** What is being asked **
Write the entries below out again exactly; any picture in them stays out.

· · · ·

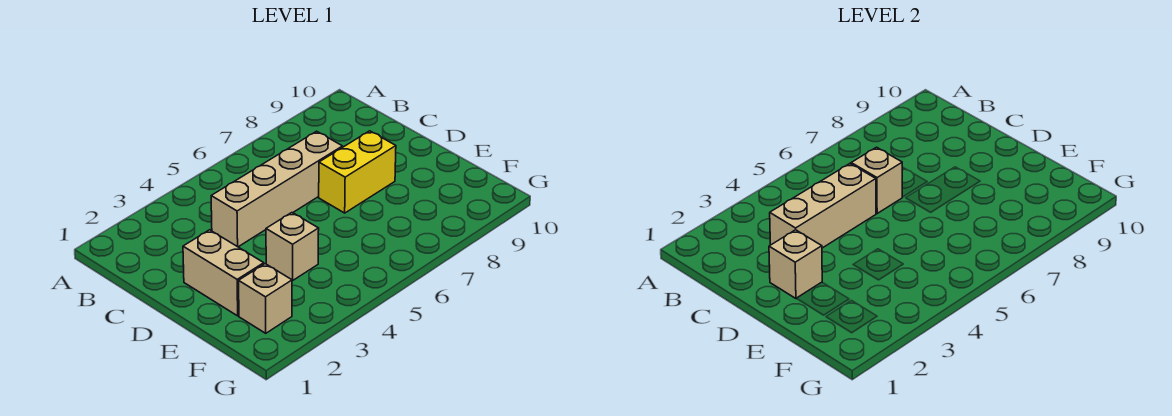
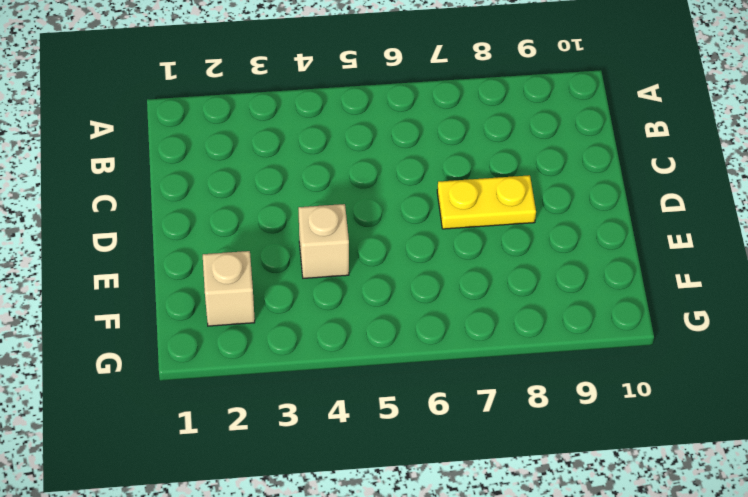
yellow plate D7:D8 level 1 -> yellow brick D7:D8 level 1
none -> tan brick C4:C7 level 1
none -> tan brick D2:E2 level 1

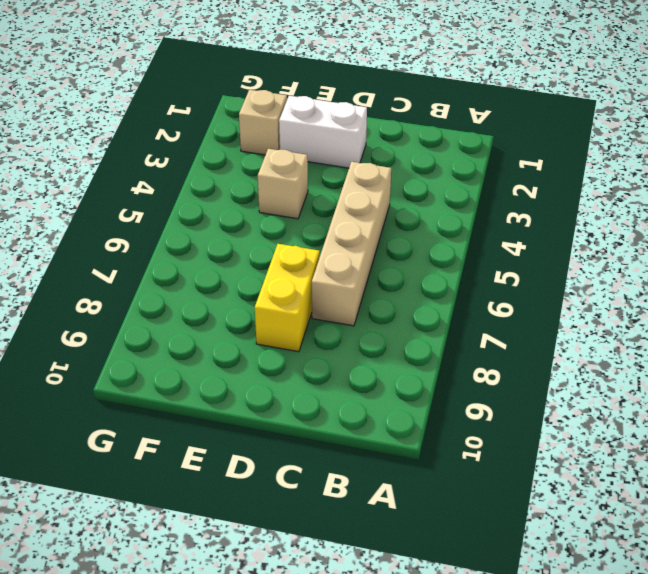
white brick D2:E2 level 1 -> tan brick D2:E2 level 1
none -> tan brick C3:C5 level 2
none -> tan brick C6 level 2

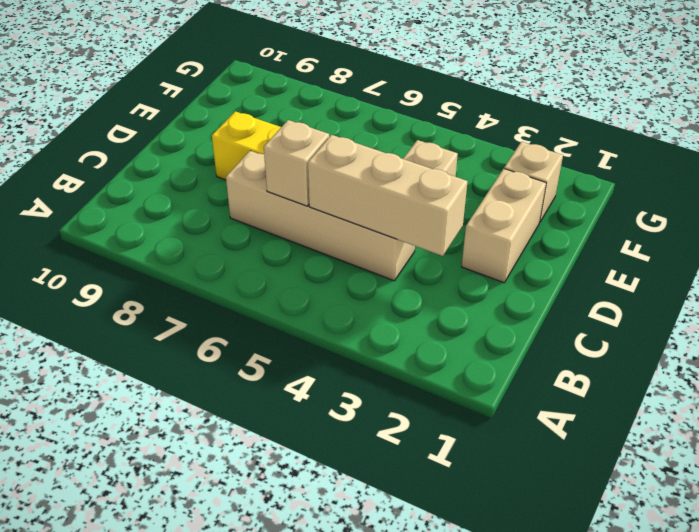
none -> tan brick D2 level 2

· · · ·

** Expected answer **
yellow plate D7:D8 level 1 -> yellow brick D7:D8 level 1
none -> tan brick C4:C7 level 1
none -> tan brick D2:E2 level 1

white brick D2:E2 level 1 -> tan brick D2:E2 level 1
none -> tan brick C3:C5 level 2
none -> tan brick C6 level 2

none -> tan brick D2 level 2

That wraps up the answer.